[[ EXERCISE MATERIAL open ]]

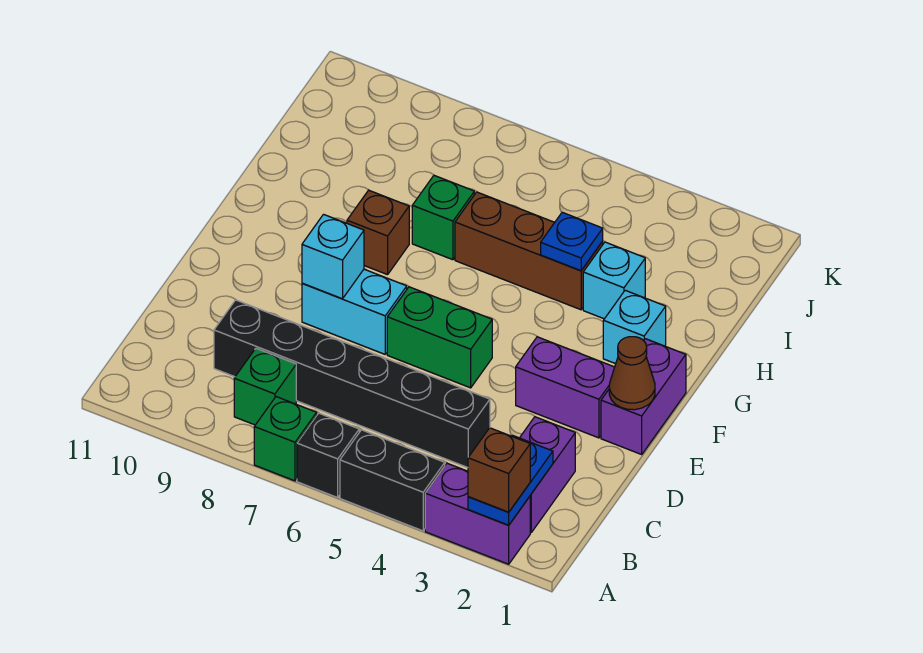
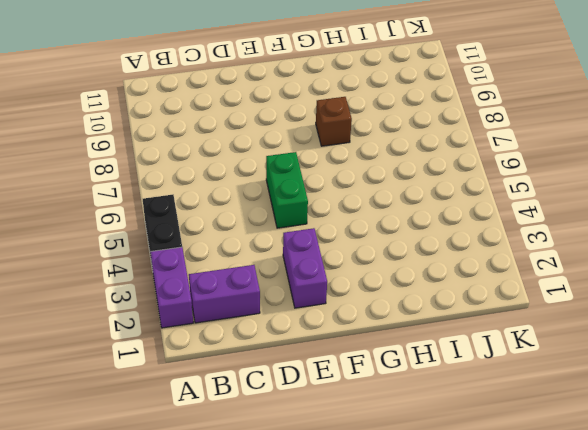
none -> black brick A6 level 1
none -> green brick A7 level 1
none -> green brick B8 level 1

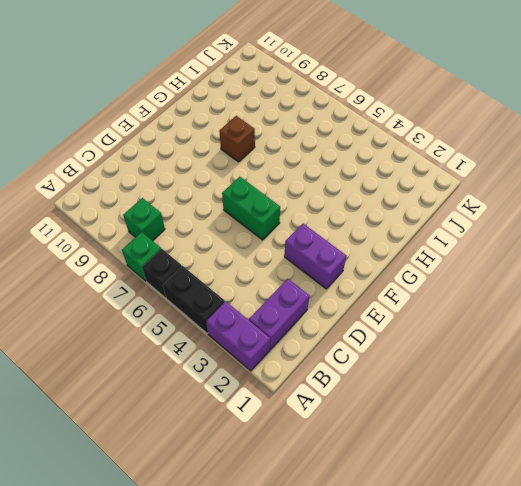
none -> black brick C4:C9 level 1
none -> purple brick E1:F1 level 1
none -> cyan brick E7:E8 level 1

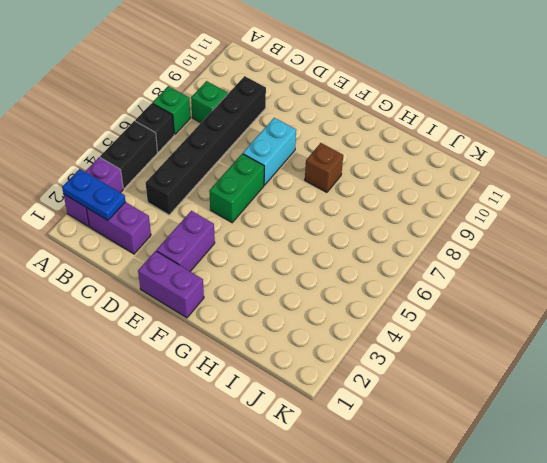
none -> cyan brick G2 level 1
none -> cyan brick H3 level 1
none -> brown brick H4:H6 level 1

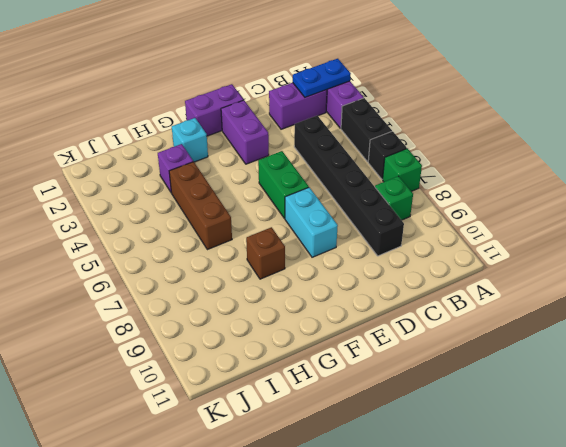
purple brick H3 level 1 -> cyan brick H3 level 1
none -> green brick H7 level 1
none -> brown cone E1 level 2
none -> cyan brick E8 level 2

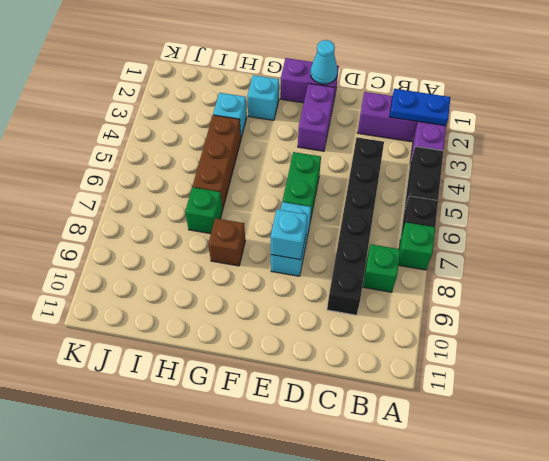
cyan cone E1 level 2 -> brown cone E1 level 2
none -> blue plate H4 level 2
none -> brown brick A2 level 3

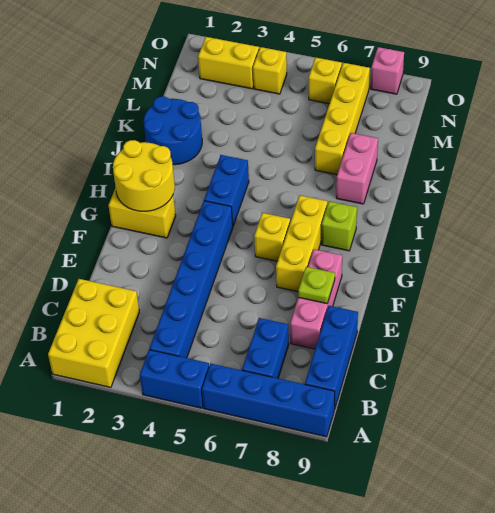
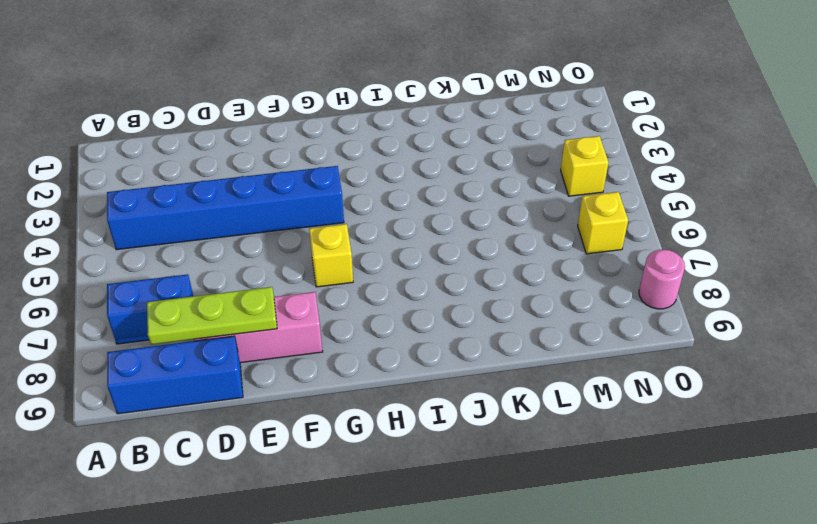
lime plate C8:E8 level 2 -> lime plate E8 level 2
pink round brick O8 level 1 -> pink brick O8 level 1
none -> yellow brick A1:C2 level 1
none -> blue brick A4:A5 level 1
none -> blue brick A6:A9 level 1

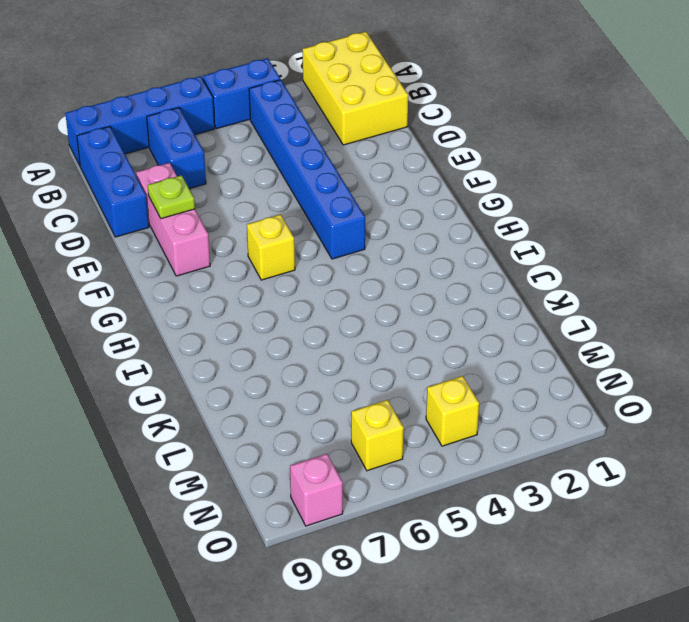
none -> yellow brick F7:H7 level 1
none -> yellow brick G1:G2 level 1
none -> blue brick H4:I4 level 1

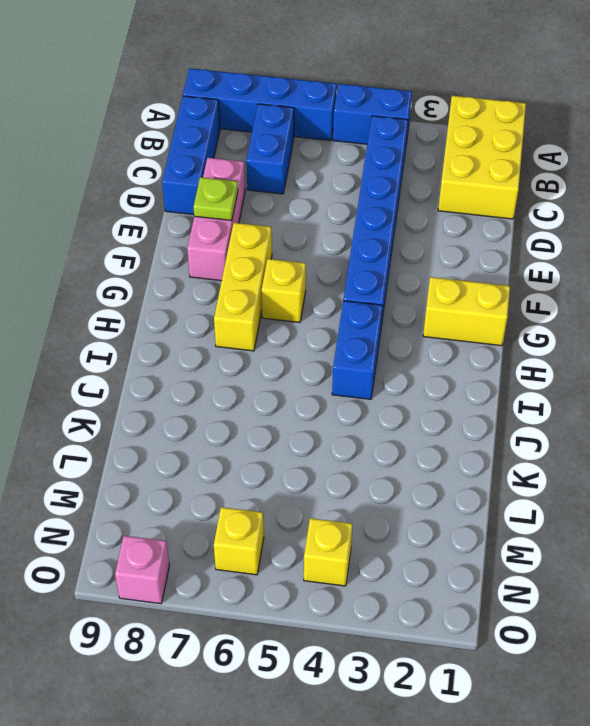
none -> lime brick H8 level 1
none -> blue round brick J1:K2 level 1
none -> pink brick J8:K8 level 1

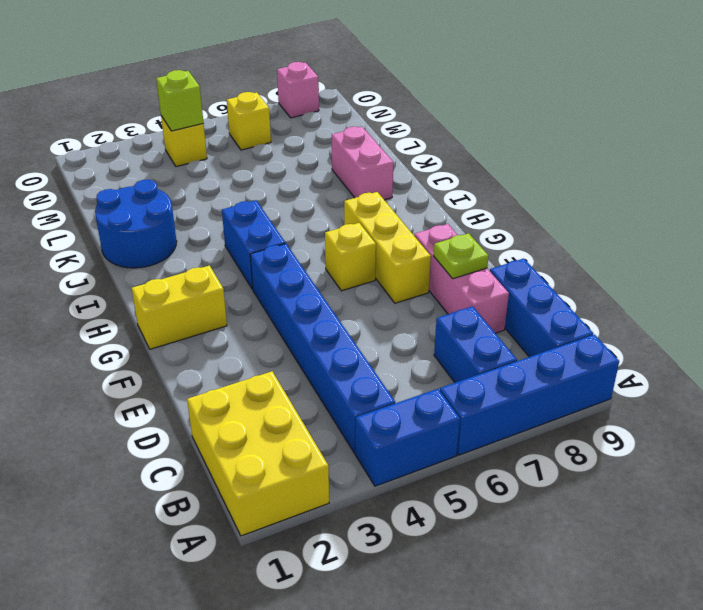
lime brick N4 level 2 -> lime brick H8 level 1
none -> yellow brick K7:N7 level 1
none -> yellow brick N2:N3 level 1
none -> yellow round brick G1:H2 level 2

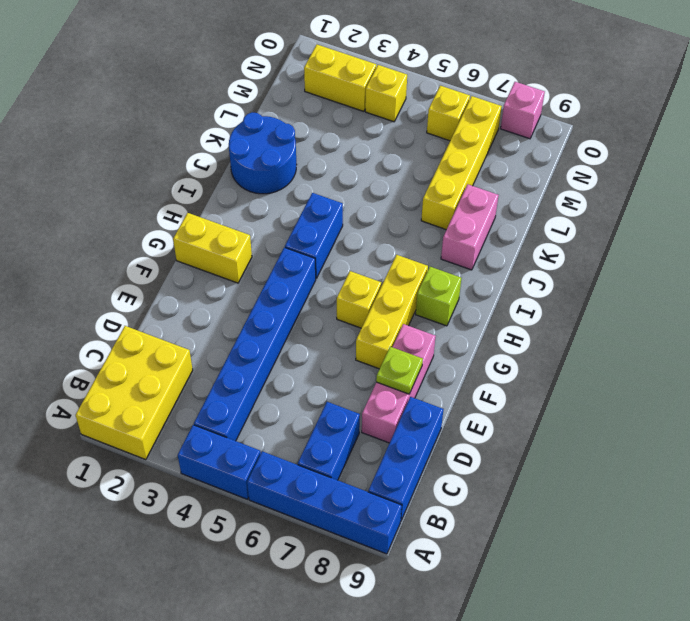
none -> yellow round brick G1:H2 level 2

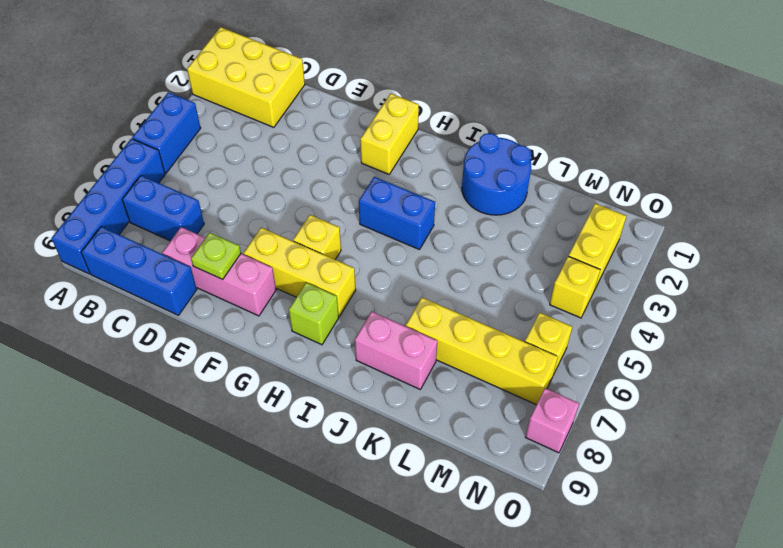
none -> blue brick B4:G4 level 1
none -> yellow round brick G1:H2 level 2

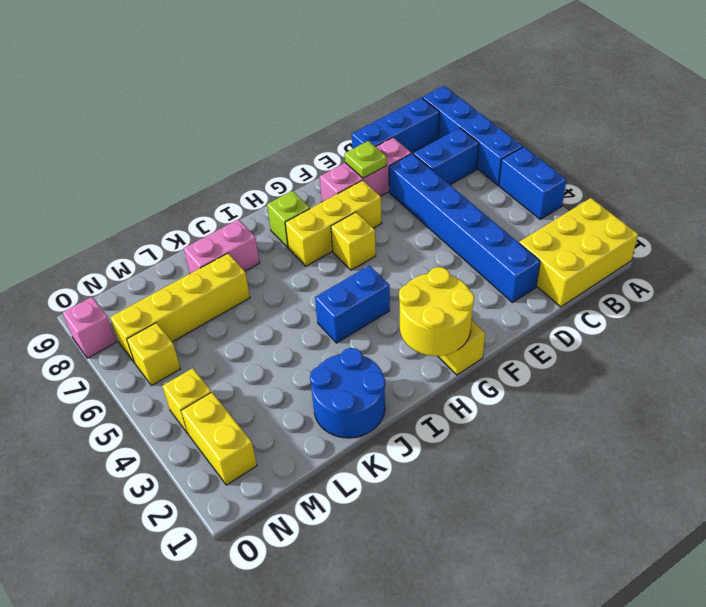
blue brick D2:D7 level 1 -> blue brick B4:G4 level 1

[[ EXERCISE MATERIAL closed ]]

### TASK BRIEF
Only the lines from the one that contains "none -> yellow brick G1:G2 level 1" to the end of the records, inclusive, are to be quoted exactly, with pictures excluded.

### WRITTEN ANSWER
none -> yellow brick G1:G2 level 1
none -> blue brick H4:I4 level 1

none -> lime brick H8 level 1
none -> blue round brick J1:K2 level 1
none -> pink brick J8:K8 level 1

lime brick N4 level 2 -> lime brick H8 level 1
none -> yellow brick K7:N7 level 1
none -> yellow brick N2:N3 level 1
none -> yellow round brick G1:H2 level 2

none -> yellow round brick G1:H2 level 2

none -> blue brick B4:G4 level 1
none -> yellow round brick G1:H2 level 2

blue brick D2:D7 level 1 -> blue brick B4:G4 level 1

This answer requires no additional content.